The data below:

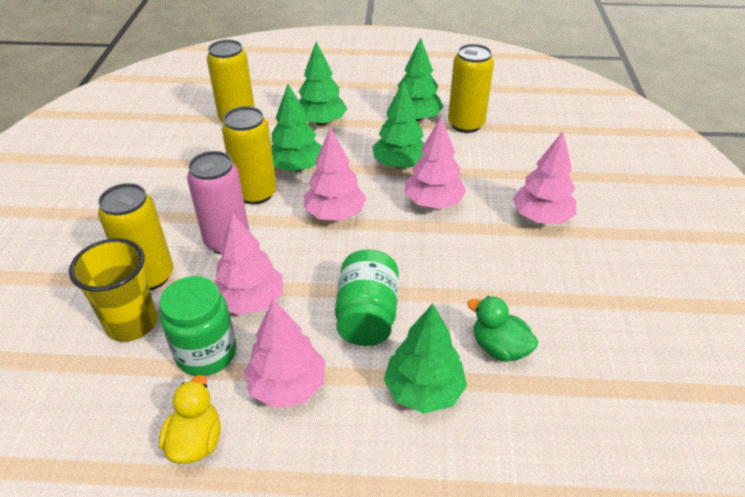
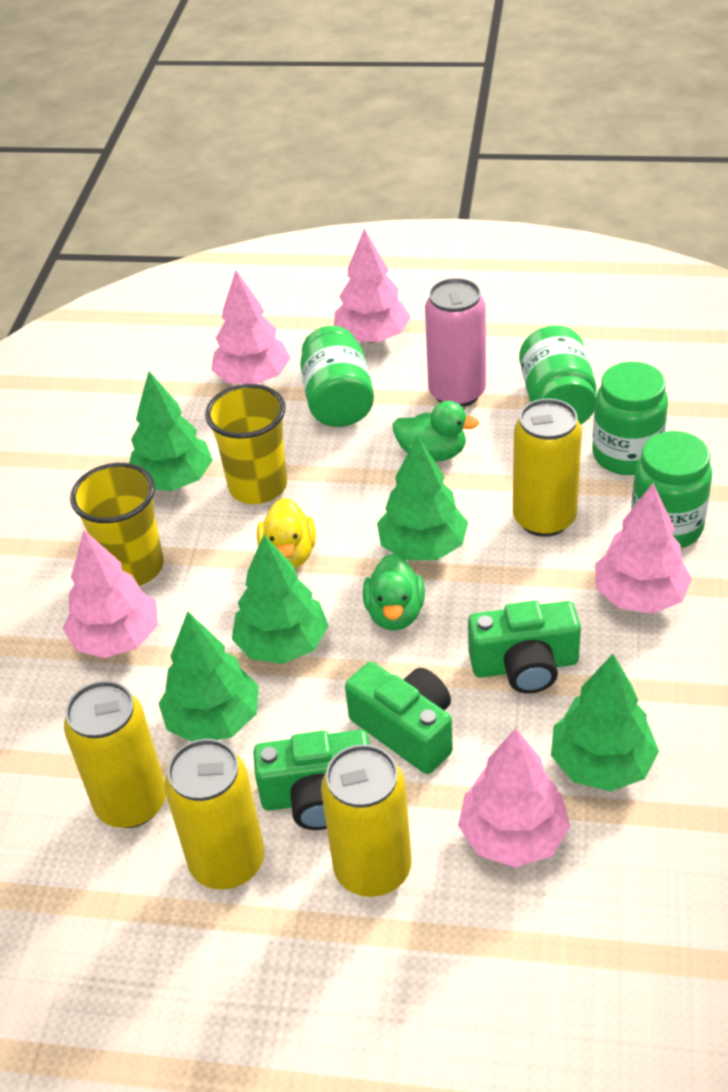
green camera: 0 -> 3
green duck: 1 -> 2
green jar: 2 -> 4
yellow cup: 1 -> 2

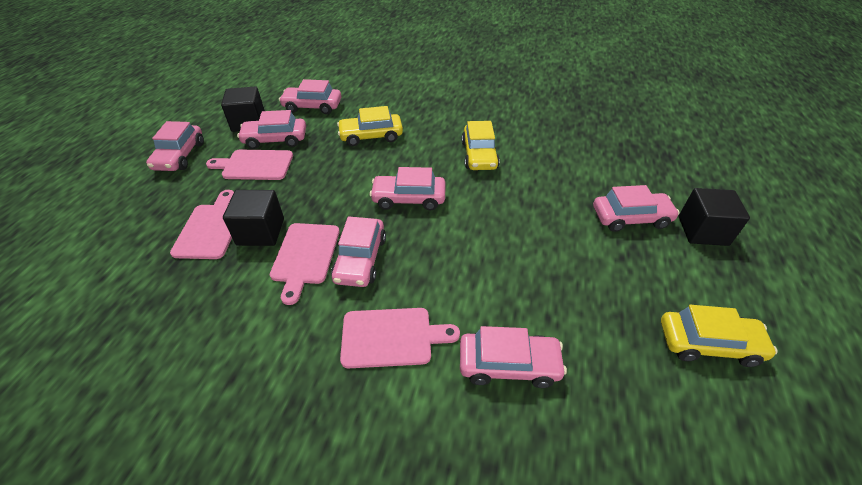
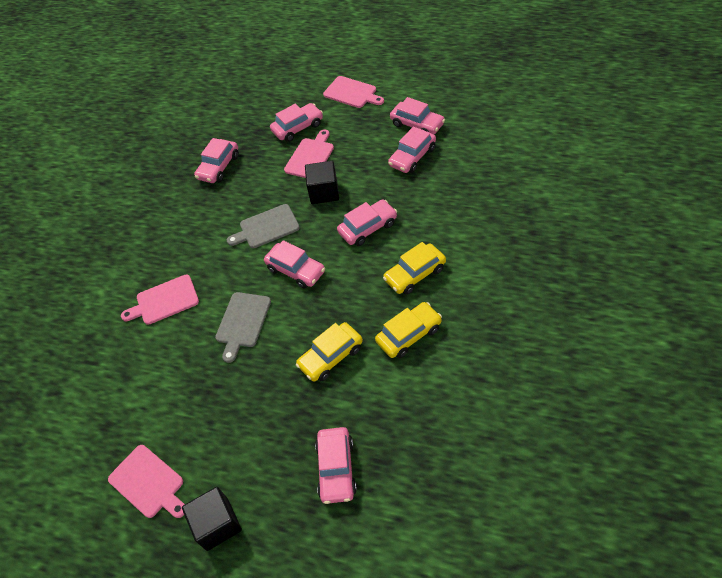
black cube: 3 -> 2
grey cutting board: 0 -> 2

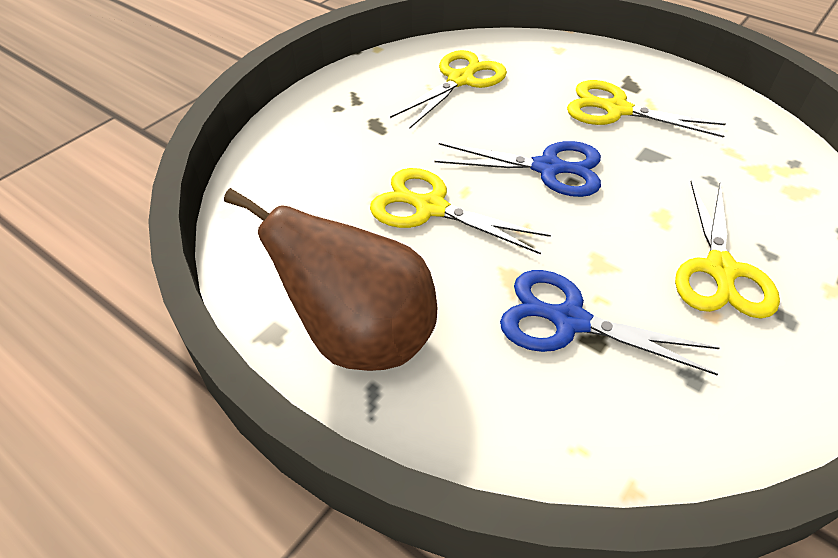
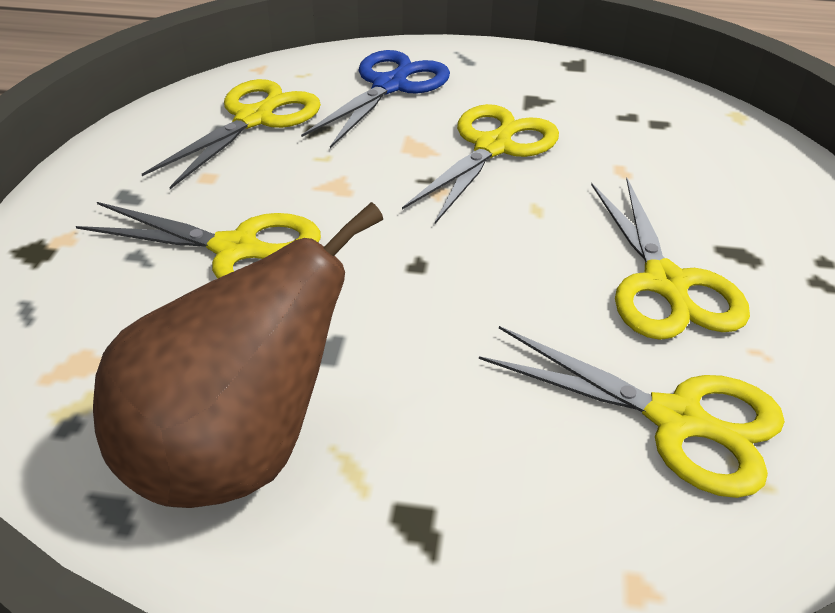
blue scissors: 2 -> 1
yellow scissors: 4 -> 5

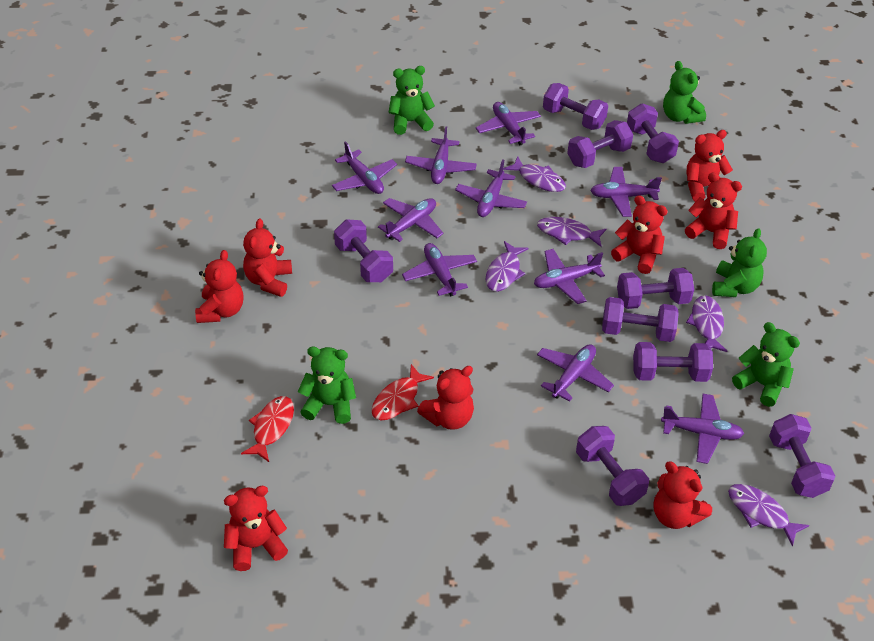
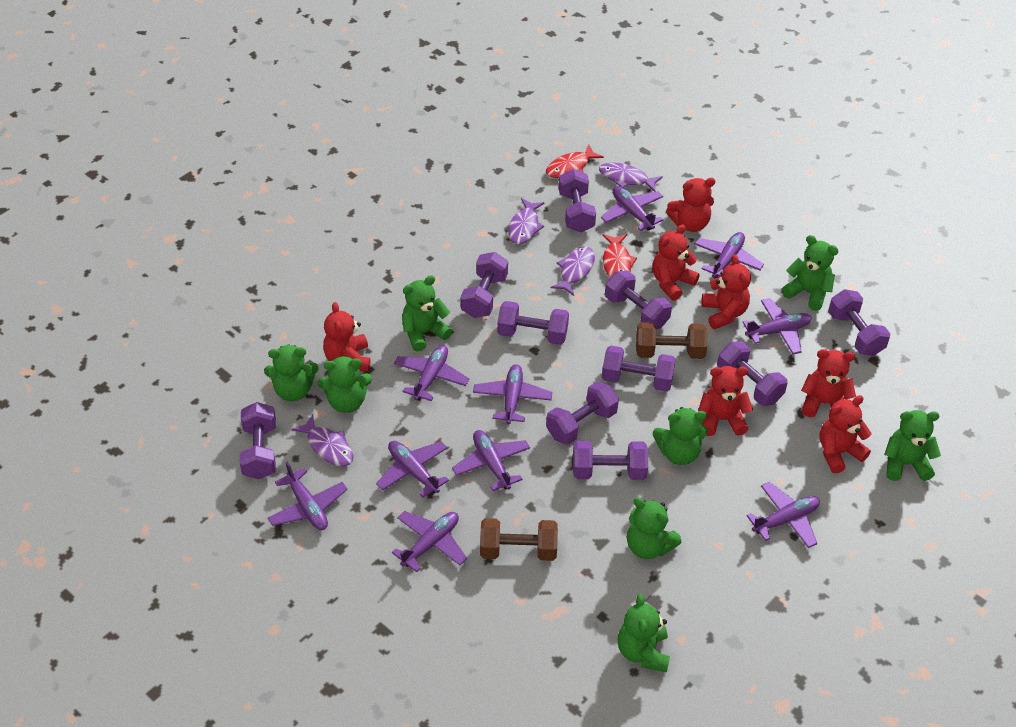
brown dumbbell: 0 -> 2
green teddy bear: 5 -> 8
purple dumbbell: 9 -> 10
purple fish: 5 -> 4
red teddy bear: 8 -> 7

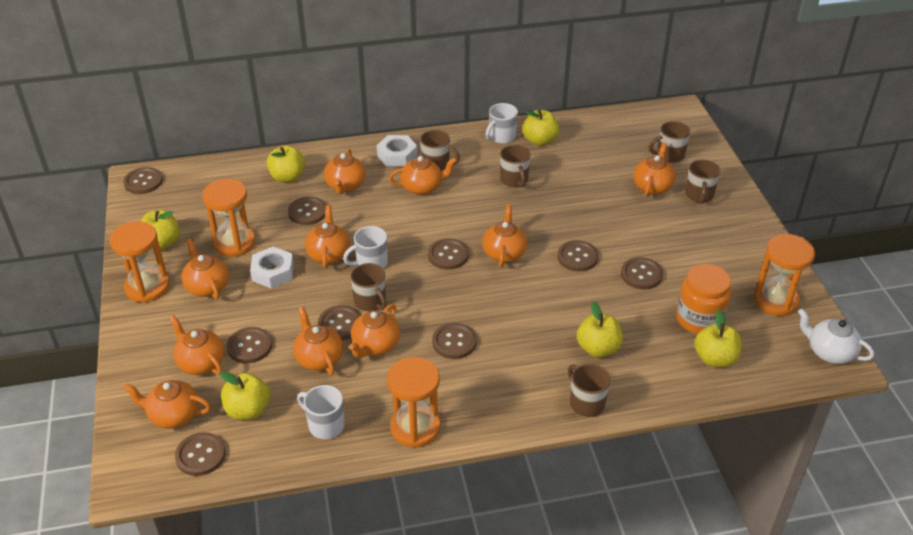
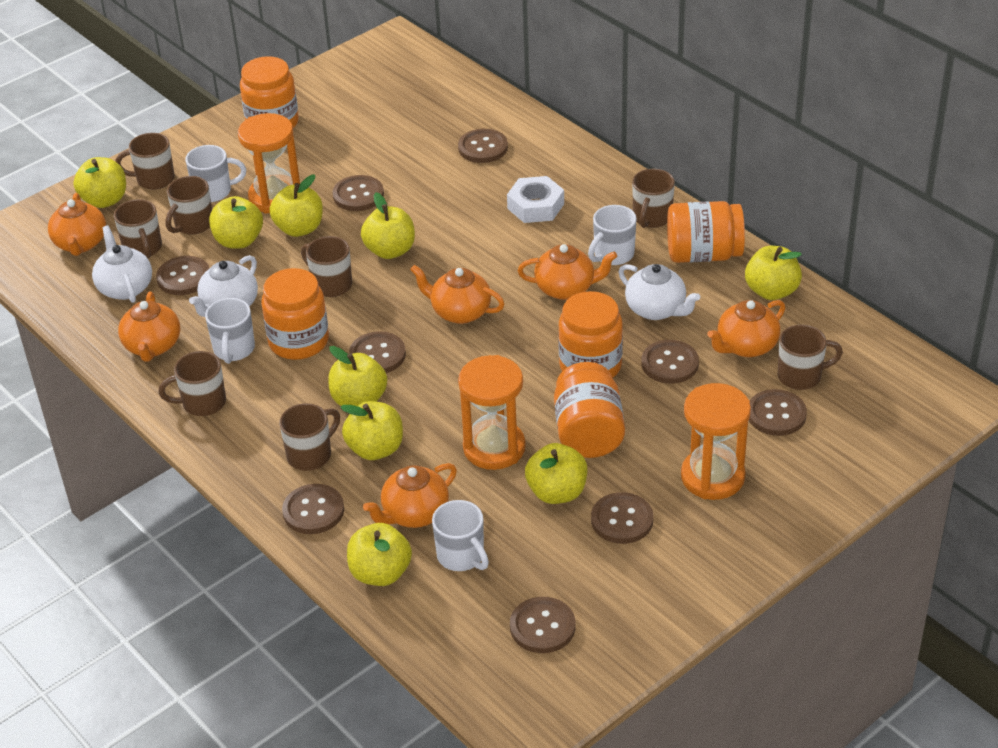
brown mug: 6 -> 8
orange hourglass: 4 -> 3
orange jar: 1 -> 5
orange teapot: 10 -> 6
white mug: 3 -> 4
white nut: 2 -> 1
white teapot: 1 -> 3
yellow apple: 6 -> 9

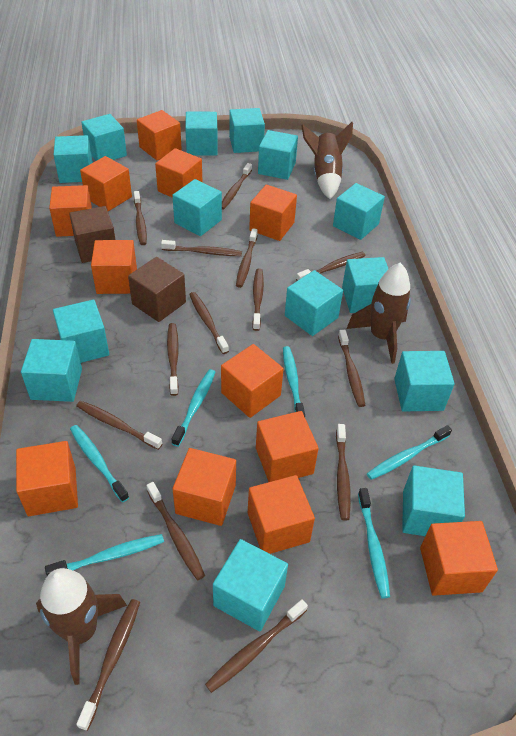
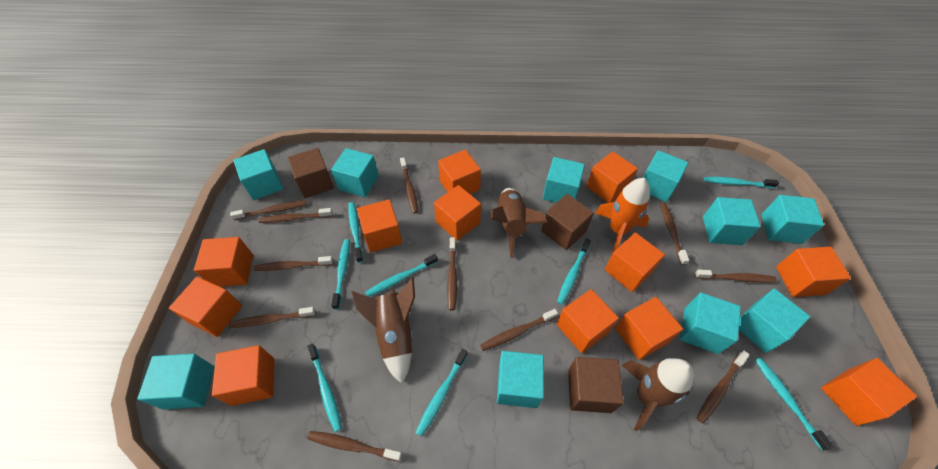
brown cube: 2 -> 3
brown toothbrush: 14 -> 11
orange rocket: 0 -> 1
turquoise cube: 14 -> 10
turquoise toothbrush: 6 -> 8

End of The data.

Task to complete: Your task is to set down every entry exactly, leaving out any picture it contains.

Solution:
green camera: 0 -> 3
green duck: 1 -> 2
green jar: 2 -> 4
yellow cup: 1 -> 2

black cube: 3 -> 2
grey cutting board: 0 -> 2

blue scissors: 2 -> 1
yellow scissors: 4 -> 5

brown dumbbell: 0 -> 2
green teddy bear: 5 -> 8
purple dumbbell: 9 -> 10
purple fish: 5 -> 4
red teddy bear: 8 -> 7

brown mug: 6 -> 8
orange hourglass: 4 -> 3
orange jar: 1 -> 5
orange teapot: 10 -> 6
white mug: 3 -> 4
white nut: 2 -> 1
white teapot: 1 -> 3
yellow apple: 6 -> 9

brown cube: 2 -> 3
brown toothbrush: 14 -> 11
orange rocket: 0 -> 1
turquoise cube: 14 -> 10
turquoise toothbrush: 6 -> 8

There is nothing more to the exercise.